╭─ Dataset records

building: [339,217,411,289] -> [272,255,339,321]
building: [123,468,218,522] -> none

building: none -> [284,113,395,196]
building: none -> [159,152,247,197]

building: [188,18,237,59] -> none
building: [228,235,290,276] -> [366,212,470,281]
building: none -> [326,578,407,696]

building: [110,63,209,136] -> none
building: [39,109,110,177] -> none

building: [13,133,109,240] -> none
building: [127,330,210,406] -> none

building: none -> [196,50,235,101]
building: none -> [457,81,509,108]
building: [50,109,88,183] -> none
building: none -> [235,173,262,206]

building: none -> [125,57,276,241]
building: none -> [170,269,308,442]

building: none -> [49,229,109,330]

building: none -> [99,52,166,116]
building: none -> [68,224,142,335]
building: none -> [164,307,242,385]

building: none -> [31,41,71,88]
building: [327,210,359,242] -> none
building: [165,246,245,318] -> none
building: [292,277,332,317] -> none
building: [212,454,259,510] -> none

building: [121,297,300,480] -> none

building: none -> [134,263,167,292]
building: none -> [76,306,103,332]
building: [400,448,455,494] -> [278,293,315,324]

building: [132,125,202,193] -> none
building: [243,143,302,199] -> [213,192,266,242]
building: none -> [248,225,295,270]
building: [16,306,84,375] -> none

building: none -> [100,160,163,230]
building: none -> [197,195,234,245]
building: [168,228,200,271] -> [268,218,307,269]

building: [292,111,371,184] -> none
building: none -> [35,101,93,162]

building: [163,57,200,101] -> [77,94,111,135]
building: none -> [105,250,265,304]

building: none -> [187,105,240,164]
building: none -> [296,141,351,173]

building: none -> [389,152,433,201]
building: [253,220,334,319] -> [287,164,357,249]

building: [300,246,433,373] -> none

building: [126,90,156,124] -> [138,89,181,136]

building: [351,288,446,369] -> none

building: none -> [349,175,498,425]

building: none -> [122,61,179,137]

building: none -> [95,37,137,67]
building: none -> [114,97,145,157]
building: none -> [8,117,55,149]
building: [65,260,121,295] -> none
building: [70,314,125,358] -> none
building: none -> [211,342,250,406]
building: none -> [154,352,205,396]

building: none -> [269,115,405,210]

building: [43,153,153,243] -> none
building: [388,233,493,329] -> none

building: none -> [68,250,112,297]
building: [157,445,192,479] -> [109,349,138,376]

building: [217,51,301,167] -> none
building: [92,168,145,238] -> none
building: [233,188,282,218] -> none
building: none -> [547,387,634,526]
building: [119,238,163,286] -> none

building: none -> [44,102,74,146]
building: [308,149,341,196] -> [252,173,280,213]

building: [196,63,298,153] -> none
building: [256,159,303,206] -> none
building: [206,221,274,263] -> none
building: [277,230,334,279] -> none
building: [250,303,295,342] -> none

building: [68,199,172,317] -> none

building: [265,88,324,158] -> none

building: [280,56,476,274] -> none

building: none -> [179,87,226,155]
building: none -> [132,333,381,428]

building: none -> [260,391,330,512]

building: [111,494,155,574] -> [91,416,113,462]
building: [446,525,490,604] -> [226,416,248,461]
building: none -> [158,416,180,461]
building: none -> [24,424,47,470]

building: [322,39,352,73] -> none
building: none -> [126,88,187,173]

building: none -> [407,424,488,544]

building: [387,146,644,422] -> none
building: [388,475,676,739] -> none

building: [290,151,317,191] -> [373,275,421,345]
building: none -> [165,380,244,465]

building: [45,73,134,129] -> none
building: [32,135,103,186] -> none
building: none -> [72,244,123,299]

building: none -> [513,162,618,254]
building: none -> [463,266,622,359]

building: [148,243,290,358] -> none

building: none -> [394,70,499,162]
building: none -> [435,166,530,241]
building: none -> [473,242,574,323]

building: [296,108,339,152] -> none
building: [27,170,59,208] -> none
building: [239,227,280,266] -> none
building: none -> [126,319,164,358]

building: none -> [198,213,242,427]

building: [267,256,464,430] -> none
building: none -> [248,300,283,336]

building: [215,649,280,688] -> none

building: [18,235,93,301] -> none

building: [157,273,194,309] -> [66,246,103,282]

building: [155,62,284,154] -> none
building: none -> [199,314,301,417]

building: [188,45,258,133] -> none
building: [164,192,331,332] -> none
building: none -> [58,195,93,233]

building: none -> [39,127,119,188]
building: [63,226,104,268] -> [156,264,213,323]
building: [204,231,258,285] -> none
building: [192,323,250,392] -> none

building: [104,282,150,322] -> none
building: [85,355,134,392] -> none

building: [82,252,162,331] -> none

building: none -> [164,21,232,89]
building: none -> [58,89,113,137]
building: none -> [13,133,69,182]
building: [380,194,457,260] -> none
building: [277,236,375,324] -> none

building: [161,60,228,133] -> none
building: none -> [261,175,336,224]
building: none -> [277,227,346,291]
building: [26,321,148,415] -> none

╰─

Each line of the listing is to be output verbatim.

building: [339,217,411,289] -> [272,255,339,321]
building: [123,468,218,522] -> none

building: none -> [284,113,395,196]
building: none -> [159,152,247,197]

building: [188,18,237,59] -> none
building: [228,235,290,276] -> [366,212,470,281]
building: none -> [326,578,407,696]

building: [110,63,209,136] -> none
building: [39,109,110,177] -> none

building: [13,133,109,240] -> none
building: [127,330,210,406] -> none

building: none -> [196,50,235,101]
building: none -> [457,81,509,108]
building: [50,109,88,183] -> none
building: none -> [235,173,262,206]

building: none -> [125,57,276,241]
building: none -> [170,269,308,442]

building: none -> [49,229,109,330]

building: none -> [99,52,166,116]
building: none -> [68,224,142,335]
building: none -> [164,307,242,385]

building: none -> [31,41,71,88]
building: [327,210,359,242] -> none
building: [165,246,245,318] -> none
building: [292,277,332,317] -> none
building: [212,454,259,510] -> none

building: [121,297,300,480] -> none

building: none -> [134,263,167,292]
building: none -> [76,306,103,332]
building: [400,448,455,494] -> [278,293,315,324]

building: [132,125,202,193] -> none
building: [243,143,302,199] -> [213,192,266,242]
building: none -> [248,225,295,270]
building: [16,306,84,375] -> none

building: none -> [100,160,163,230]
building: none -> [197,195,234,245]
building: [168,228,200,271] -> [268,218,307,269]

building: [292,111,371,184] -> none
building: none -> [35,101,93,162]

building: [163,57,200,101] -> [77,94,111,135]
building: none -> [105,250,265,304]

building: none -> [187,105,240,164]
building: none -> [296,141,351,173]

building: none -> [389,152,433,201]
building: [253,220,334,319] -> [287,164,357,249]

building: [300,246,433,373] -> none

building: [126,90,156,124] -> [138,89,181,136]

building: [351,288,446,369] -> none

building: none -> [349,175,498,425]

building: none -> [122,61,179,137]

building: none -> [95,37,137,67]
building: none -> [114,97,145,157]
building: none -> [8,117,55,149]
building: [65,260,121,295] -> none
building: [70,314,125,358] -> none
building: none -> [211,342,250,406]
building: none -> [154,352,205,396]

building: none -> [269,115,405,210]

building: [43,153,153,243] -> none
building: [388,233,493,329] -> none

building: none -> [68,250,112,297]
building: [157,445,192,479] -> [109,349,138,376]

building: [217,51,301,167] -> none
building: [92,168,145,238] -> none
building: [233,188,282,218] -> none
building: none -> [547,387,634,526]
building: [119,238,163,286] -> none

building: none -> [44,102,74,146]
building: [308,149,341,196] -> [252,173,280,213]

building: [196,63,298,153] -> none
building: [256,159,303,206] -> none
building: [206,221,274,263] -> none
building: [277,230,334,279] -> none
building: [250,303,295,342] -> none

building: [68,199,172,317] -> none

building: [265,88,324,158] -> none

building: [280,56,476,274] -> none

building: none -> [179,87,226,155]
building: none -> [132,333,381,428]

building: none -> [260,391,330,512]

building: [111,494,155,574] -> [91,416,113,462]
building: [446,525,490,604] -> [226,416,248,461]
building: none -> [158,416,180,461]
building: none -> [24,424,47,470]

building: [322,39,352,73] -> none
building: none -> [126,88,187,173]

building: none -> [407,424,488,544]

building: [387,146,644,422] -> none
building: [388,475,676,739] -> none

building: [290,151,317,191] -> [373,275,421,345]
building: none -> [165,380,244,465]

building: [45,73,134,129] -> none
building: [32,135,103,186] -> none
building: none -> [72,244,123,299]

building: none -> [513,162,618,254]
building: none -> [463,266,622,359]

building: [148,243,290,358] -> none

building: none -> [394,70,499,162]
building: none -> [435,166,530,241]
building: none -> [473,242,574,323]

building: [296,108,339,152] -> none
building: [27,170,59,208] -> none
building: [239,227,280,266] -> none
building: none -> [126,319,164,358]

building: none -> [198,213,242,427]

building: [267,256,464,430] -> none
building: none -> [248,300,283,336]

building: [215,649,280,688] -> none

building: [18,235,93,301] -> none

building: [157,273,194,309] -> [66,246,103,282]

building: [155,62,284,154] -> none
building: none -> [199,314,301,417]

building: [188,45,258,133] -> none
building: [164,192,331,332] -> none
building: none -> [58,195,93,233]

building: none -> [39,127,119,188]
building: [63,226,104,268] -> [156,264,213,323]
building: [204,231,258,285] -> none
building: [192,323,250,392] -> none

building: [104,282,150,322] -> none
building: [85,355,134,392] -> none

building: [82,252,162,331] -> none

building: none -> [164,21,232,89]
building: none -> [58,89,113,137]
building: none -> [13,133,69,182]
building: [380,194,457,260] -> none
building: [277,236,375,324] -> none

building: [161,60,228,133] -> none
building: none -> [261,175,336,224]
building: none -> [277,227,346,291]
building: [26,321,148,415] -> none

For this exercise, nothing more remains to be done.